EXERCISE BRIEF
Every entry should be reproduced word for word.

Saved data entries:
******

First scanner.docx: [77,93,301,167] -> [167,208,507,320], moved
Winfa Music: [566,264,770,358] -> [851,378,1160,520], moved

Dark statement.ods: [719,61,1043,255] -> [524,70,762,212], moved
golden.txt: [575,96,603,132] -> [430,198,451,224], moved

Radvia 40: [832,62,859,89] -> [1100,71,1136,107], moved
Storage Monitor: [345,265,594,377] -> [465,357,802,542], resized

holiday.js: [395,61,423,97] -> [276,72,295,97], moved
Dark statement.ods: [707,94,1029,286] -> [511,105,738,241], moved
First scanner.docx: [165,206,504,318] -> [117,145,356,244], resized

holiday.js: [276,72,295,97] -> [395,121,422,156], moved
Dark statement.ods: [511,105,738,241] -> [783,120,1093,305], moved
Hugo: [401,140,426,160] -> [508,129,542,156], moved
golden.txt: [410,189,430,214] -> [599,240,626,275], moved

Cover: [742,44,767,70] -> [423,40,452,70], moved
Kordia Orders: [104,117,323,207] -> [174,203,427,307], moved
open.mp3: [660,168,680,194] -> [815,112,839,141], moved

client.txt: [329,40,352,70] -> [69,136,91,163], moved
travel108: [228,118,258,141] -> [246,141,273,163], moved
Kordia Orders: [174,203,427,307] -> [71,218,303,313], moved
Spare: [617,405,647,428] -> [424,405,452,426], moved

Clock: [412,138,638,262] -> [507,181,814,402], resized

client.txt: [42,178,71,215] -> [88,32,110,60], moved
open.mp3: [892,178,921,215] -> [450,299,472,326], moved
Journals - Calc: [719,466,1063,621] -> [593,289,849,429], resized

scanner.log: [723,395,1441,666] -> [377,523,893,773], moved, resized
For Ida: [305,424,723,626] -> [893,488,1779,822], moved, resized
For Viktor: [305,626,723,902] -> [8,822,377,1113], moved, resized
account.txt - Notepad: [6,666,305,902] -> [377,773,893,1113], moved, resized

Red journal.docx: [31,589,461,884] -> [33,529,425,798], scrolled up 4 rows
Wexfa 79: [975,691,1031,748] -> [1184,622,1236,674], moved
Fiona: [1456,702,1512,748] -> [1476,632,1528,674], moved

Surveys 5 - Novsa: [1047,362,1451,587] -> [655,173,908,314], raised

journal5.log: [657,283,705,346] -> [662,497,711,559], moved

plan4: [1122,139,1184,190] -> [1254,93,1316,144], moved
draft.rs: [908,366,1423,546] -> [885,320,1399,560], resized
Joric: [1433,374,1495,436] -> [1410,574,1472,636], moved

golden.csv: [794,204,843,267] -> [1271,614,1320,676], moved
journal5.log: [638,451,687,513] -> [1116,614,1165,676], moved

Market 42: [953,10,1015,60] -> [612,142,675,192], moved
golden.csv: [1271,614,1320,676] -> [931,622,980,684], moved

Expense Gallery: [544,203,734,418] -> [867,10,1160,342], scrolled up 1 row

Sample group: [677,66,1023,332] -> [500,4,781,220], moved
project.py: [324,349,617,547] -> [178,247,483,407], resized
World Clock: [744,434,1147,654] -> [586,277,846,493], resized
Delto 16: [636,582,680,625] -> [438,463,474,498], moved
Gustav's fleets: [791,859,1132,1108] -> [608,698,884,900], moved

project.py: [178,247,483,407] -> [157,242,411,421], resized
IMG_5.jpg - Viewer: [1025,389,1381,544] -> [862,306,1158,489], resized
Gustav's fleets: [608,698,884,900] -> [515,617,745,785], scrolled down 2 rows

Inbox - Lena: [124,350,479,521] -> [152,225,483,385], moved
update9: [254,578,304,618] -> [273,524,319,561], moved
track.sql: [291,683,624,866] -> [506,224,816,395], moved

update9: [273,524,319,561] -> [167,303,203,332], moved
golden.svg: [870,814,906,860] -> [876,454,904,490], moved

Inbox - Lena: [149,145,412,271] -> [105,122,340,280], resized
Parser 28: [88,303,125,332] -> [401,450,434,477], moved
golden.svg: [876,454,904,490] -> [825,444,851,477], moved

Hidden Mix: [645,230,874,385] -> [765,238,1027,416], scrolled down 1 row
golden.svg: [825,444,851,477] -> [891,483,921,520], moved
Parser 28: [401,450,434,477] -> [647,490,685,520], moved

******

WRITTEN SOLUTION
First scanner.docx: [77,93,301,167] -> [167,208,507,320], moved
Winfa Music: [566,264,770,358] -> [851,378,1160,520], moved

Dark statement.ods: [719,61,1043,255] -> [524,70,762,212], moved
golden.txt: [575,96,603,132] -> [430,198,451,224], moved

Radvia 40: [832,62,859,89] -> [1100,71,1136,107], moved
Storage Monitor: [345,265,594,377] -> [465,357,802,542], resized

holiday.js: [395,61,423,97] -> [276,72,295,97], moved
Dark statement.ods: [707,94,1029,286] -> [511,105,738,241], moved
First scanner.docx: [165,206,504,318] -> [117,145,356,244], resized

holiday.js: [276,72,295,97] -> [395,121,422,156], moved
Dark statement.ods: [511,105,738,241] -> [783,120,1093,305], moved
Hugo: [401,140,426,160] -> [508,129,542,156], moved
golden.txt: [410,189,430,214] -> [599,240,626,275], moved

Cover: [742,44,767,70] -> [423,40,452,70], moved
Kordia Orders: [104,117,323,207] -> [174,203,427,307], moved
open.mp3: [660,168,680,194] -> [815,112,839,141], moved

client.txt: [329,40,352,70] -> [69,136,91,163], moved
travel108: [228,118,258,141] -> [246,141,273,163], moved
Kordia Orders: [174,203,427,307] -> [71,218,303,313], moved
Spare: [617,405,647,428] -> [424,405,452,426], moved

Clock: [412,138,638,262] -> [507,181,814,402], resized

client.txt: [42,178,71,215] -> [88,32,110,60], moved
open.mp3: [892,178,921,215] -> [450,299,472,326], moved
Journals - Calc: [719,466,1063,621] -> [593,289,849,429], resized

scanner.log: [723,395,1441,666] -> [377,523,893,773], moved, resized
For Ida: [305,424,723,626] -> [893,488,1779,822], moved, resized
For Viktor: [305,626,723,902] -> [8,822,377,1113], moved, resized
account.txt - Notepad: [6,666,305,902] -> [377,773,893,1113], moved, resized

Red journal.docx: [31,589,461,884] -> [33,529,425,798], scrolled up 4 rows
Wexfa 79: [975,691,1031,748] -> [1184,622,1236,674], moved
Fiona: [1456,702,1512,748] -> [1476,632,1528,674], moved

Surveys 5 - Novsa: [1047,362,1451,587] -> [655,173,908,314], raised

journal5.log: [657,283,705,346] -> [662,497,711,559], moved

plan4: [1122,139,1184,190] -> [1254,93,1316,144], moved
draft.rs: [908,366,1423,546] -> [885,320,1399,560], resized
Joric: [1433,374,1495,436] -> [1410,574,1472,636], moved

golden.csv: [794,204,843,267] -> [1271,614,1320,676], moved
journal5.log: [638,451,687,513] -> [1116,614,1165,676], moved

Market 42: [953,10,1015,60] -> [612,142,675,192], moved
golden.csv: [1271,614,1320,676] -> [931,622,980,684], moved

Expense Gallery: [544,203,734,418] -> [867,10,1160,342], scrolled up 1 row

Sample group: [677,66,1023,332] -> [500,4,781,220], moved
project.py: [324,349,617,547] -> [178,247,483,407], resized
World Clock: [744,434,1147,654] -> [586,277,846,493], resized
Delto 16: [636,582,680,625] -> [438,463,474,498], moved
Gustav's fleets: [791,859,1132,1108] -> [608,698,884,900], moved

project.py: [178,247,483,407] -> [157,242,411,421], resized
IMG_5.jpg - Viewer: [1025,389,1381,544] -> [862,306,1158,489], resized
Gustav's fleets: [608,698,884,900] -> [515,617,745,785], scrolled down 2 rows

Inbox - Lena: [124,350,479,521] -> [152,225,483,385], moved
update9: [254,578,304,618] -> [273,524,319,561], moved
track.sql: [291,683,624,866] -> [506,224,816,395], moved

update9: [273,524,319,561] -> [167,303,203,332], moved
golden.svg: [870,814,906,860] -> [876,454,904,490], moved

Inbox - Lena: [149,145,412,271] -> [105,122,340,280], resized
Parser 28: [88,303,125,332] -> [401,450,434,477], moved
golden.svg: [876,454,904,490] -> [825,444,851,477], moved

Hidden Mix: [645,230,874,385] -> [765,238,1027,416], scrolled down 1 row
golden.svg: [825,444,851,477] -> [891,483,921,520], moved
Parser 28: [401,450,434,477] -> [647,490,685,520], moved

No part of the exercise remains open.